*** Opening of MATERIAL TO PROCESS ***
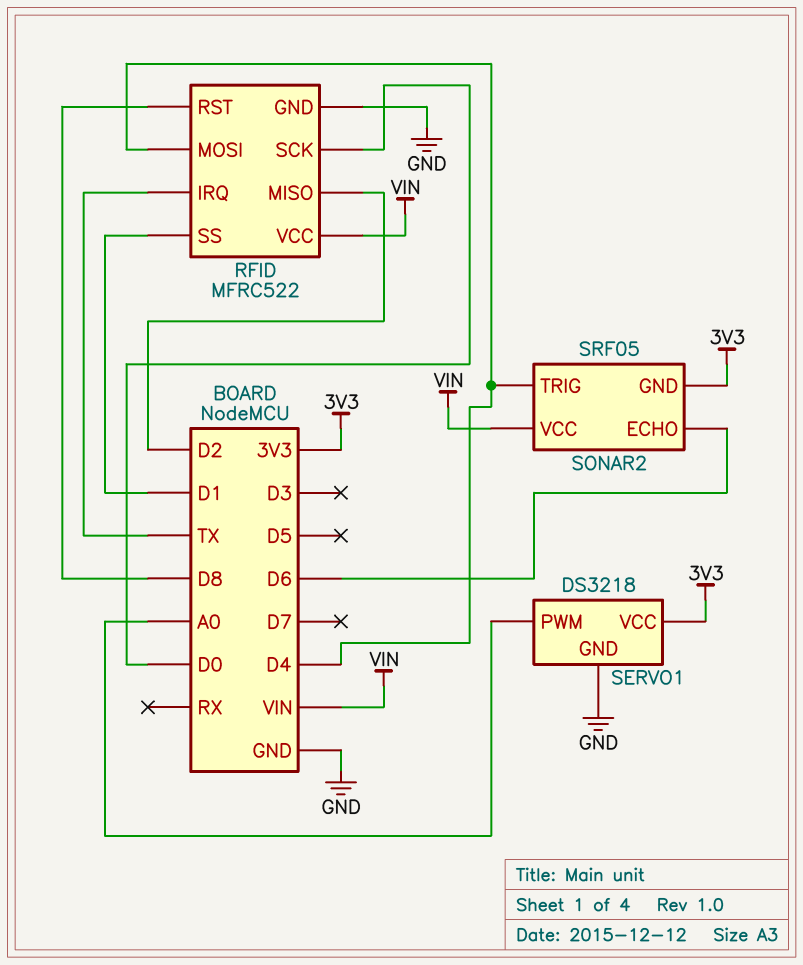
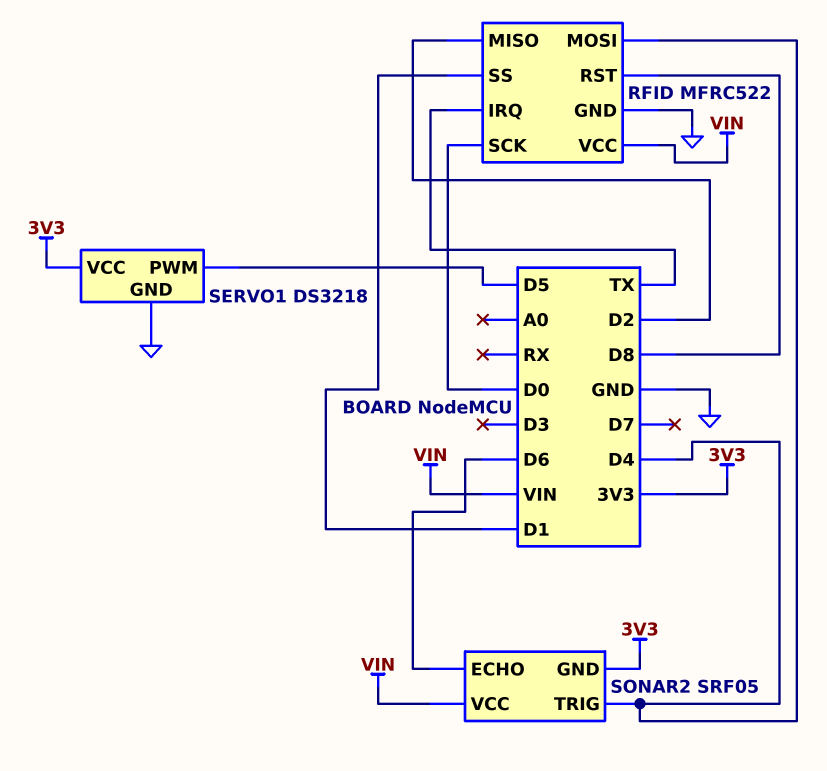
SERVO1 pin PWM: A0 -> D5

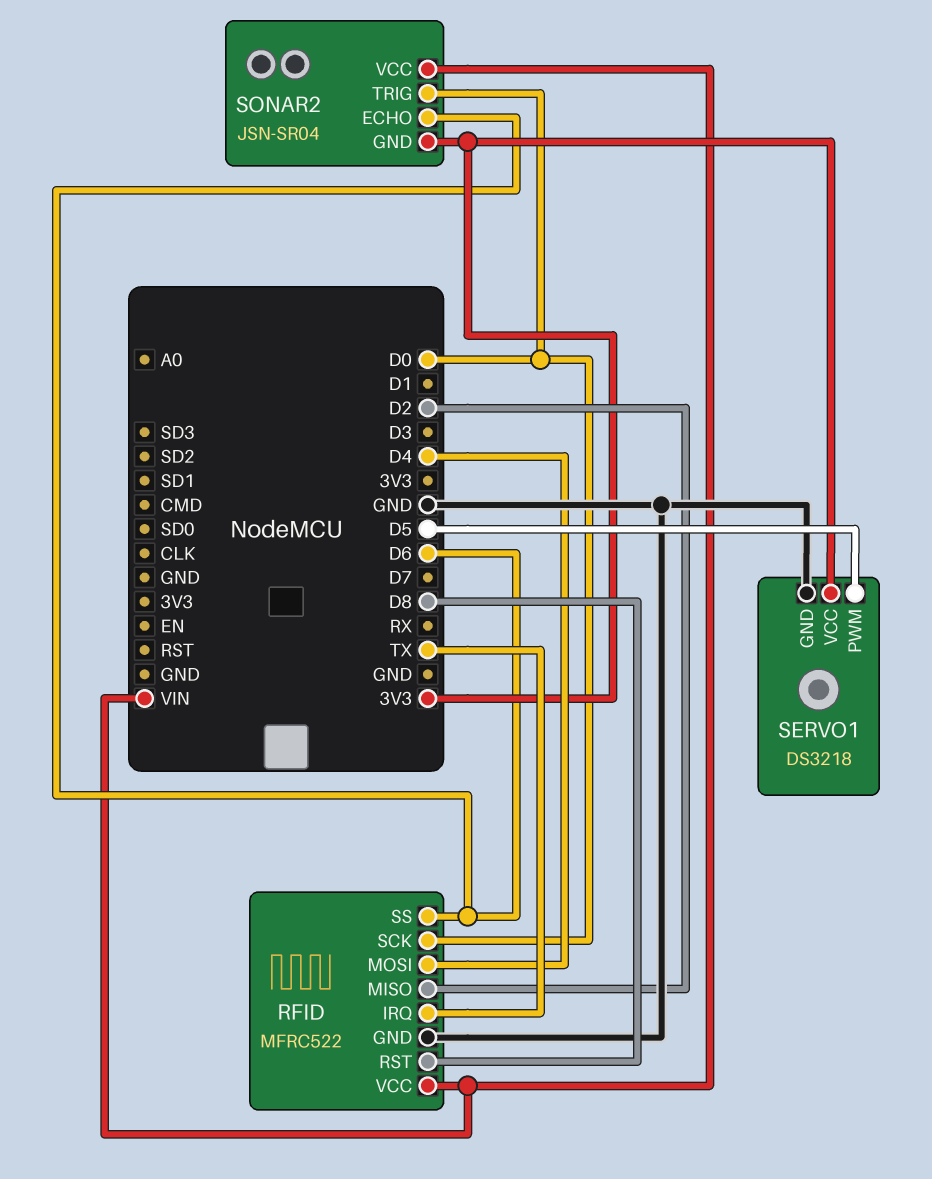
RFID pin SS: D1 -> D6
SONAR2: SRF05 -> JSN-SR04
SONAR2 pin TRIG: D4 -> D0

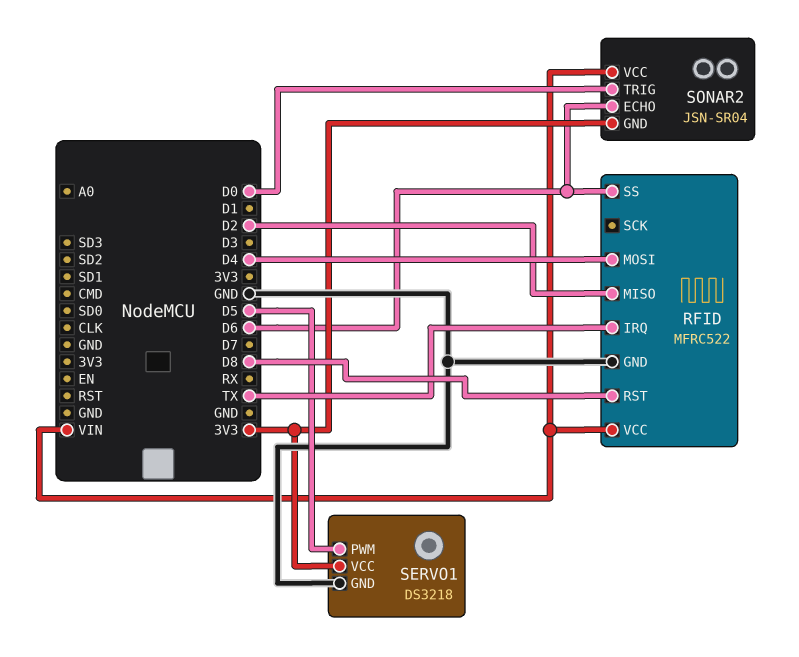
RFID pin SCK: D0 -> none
*** Close of MATERIAL TO PROCESS ***
*** Opening of MATERIAL TO PROCESS ***
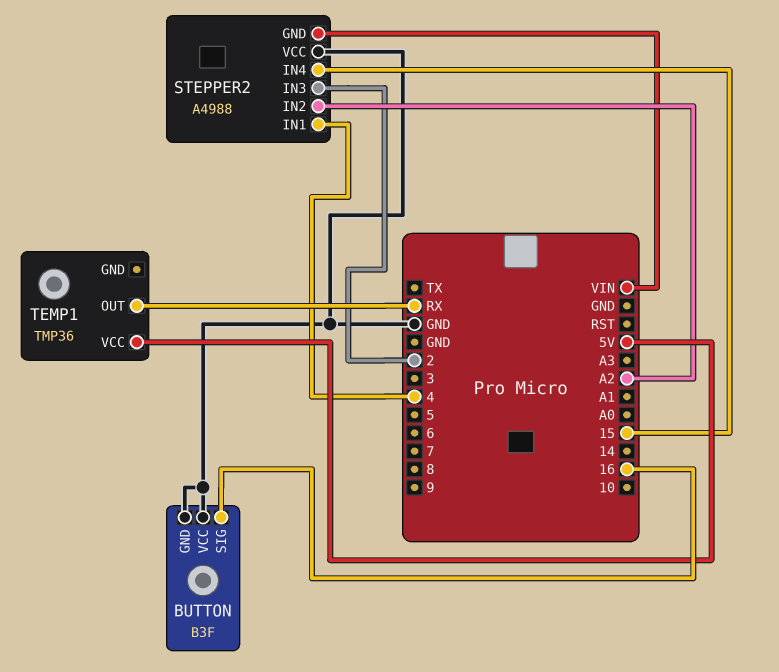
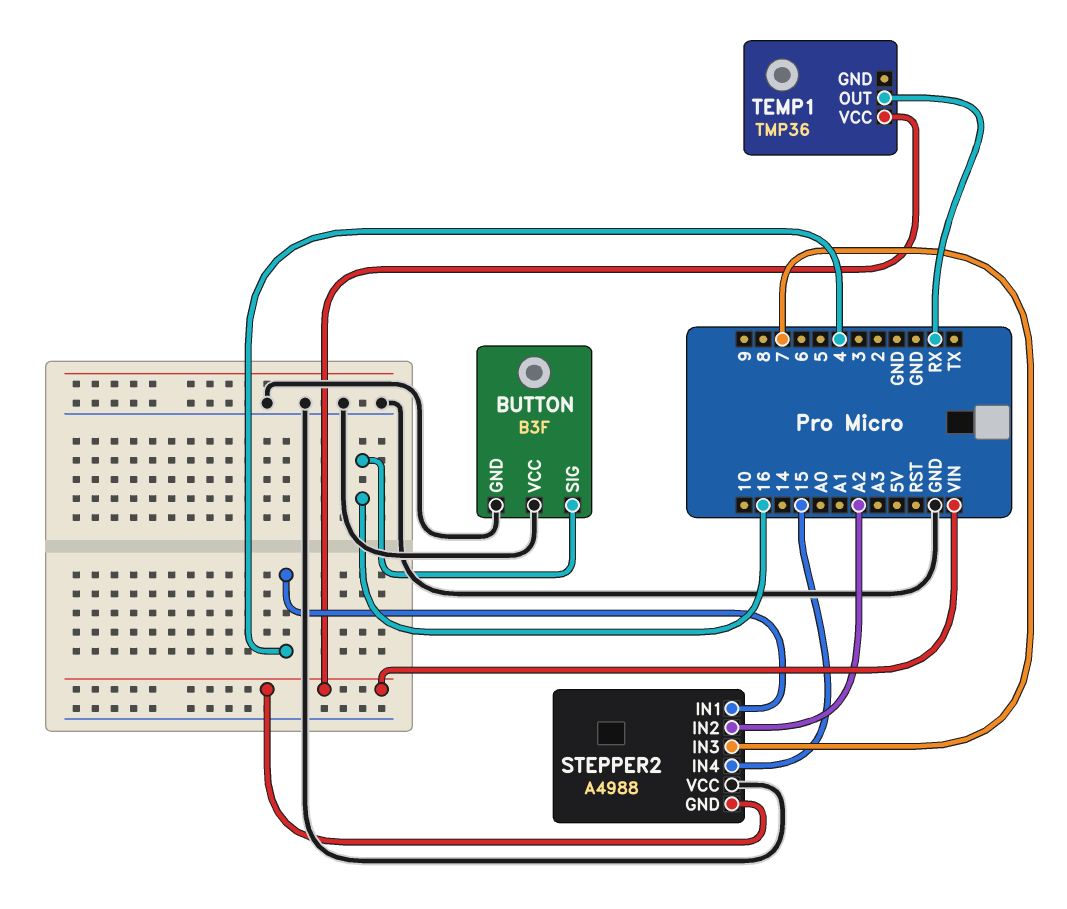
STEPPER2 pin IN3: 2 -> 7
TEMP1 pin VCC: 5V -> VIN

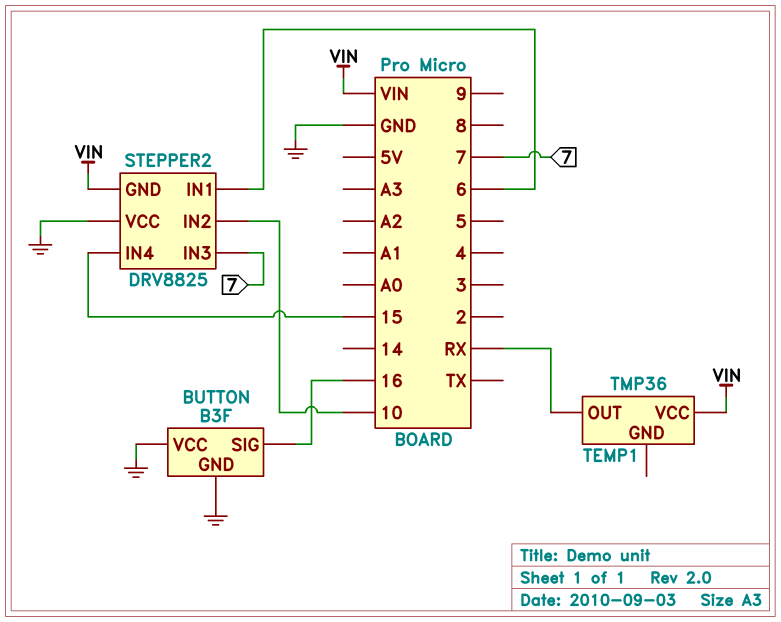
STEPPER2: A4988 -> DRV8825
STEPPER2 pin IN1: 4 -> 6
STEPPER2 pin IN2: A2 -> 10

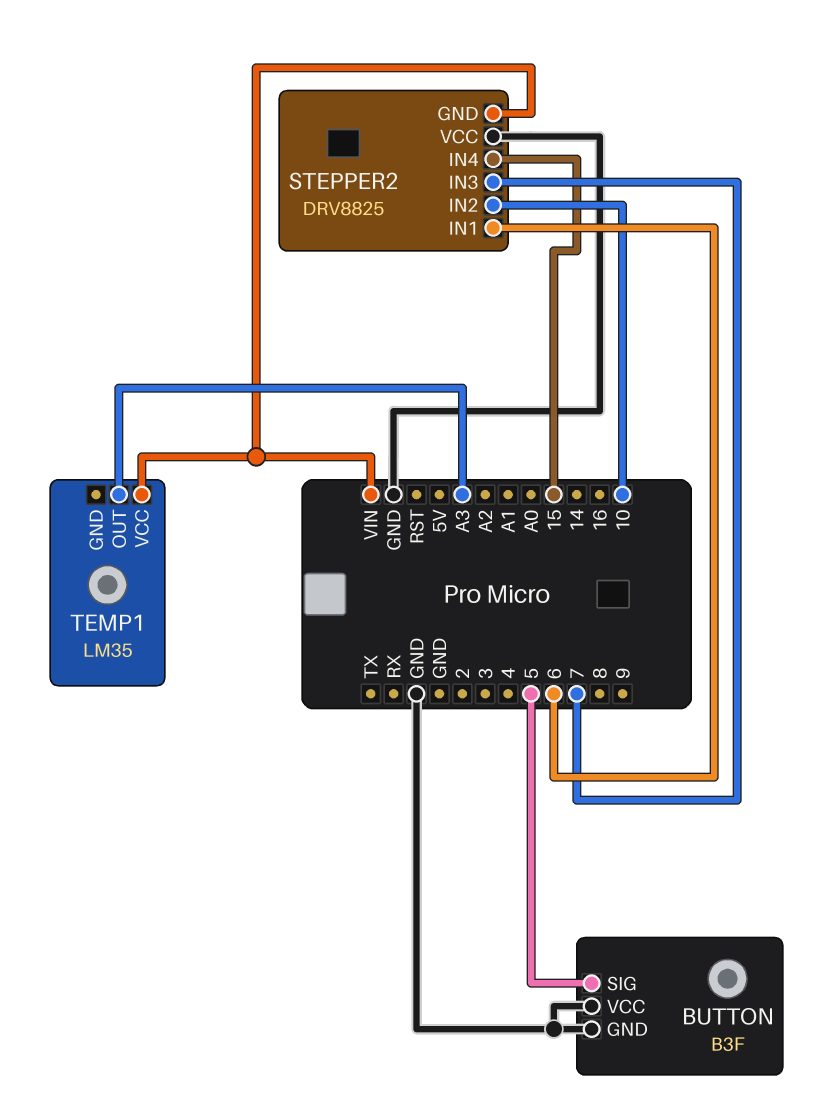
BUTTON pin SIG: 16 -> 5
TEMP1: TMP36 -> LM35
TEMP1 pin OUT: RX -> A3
*** Close of MATERIAL TO PROCESS ***
YOUR INSTRUCTIONS: Return the stretch of data that begins with the line showing "TEMP1 pin VCC: 5V -> VIN" and goes on through the line showing "TEMP1 pin OUT: RX -> A3", exactly, with pictures removed.

RESPONSE TO THE TASK:
TEMP1 pin VCC: 5V -> VIN

STEPPER2: A4988 -> DRV8825
STEPPER2 pin IN1: 4 -> 6
STEPPER2 pin IN2: A2 -> 10

BUTTON pin SIG: 16 -> 5
TEMP1: TMP36 -> LM35
TEMP1 pin OUT: RX -> A3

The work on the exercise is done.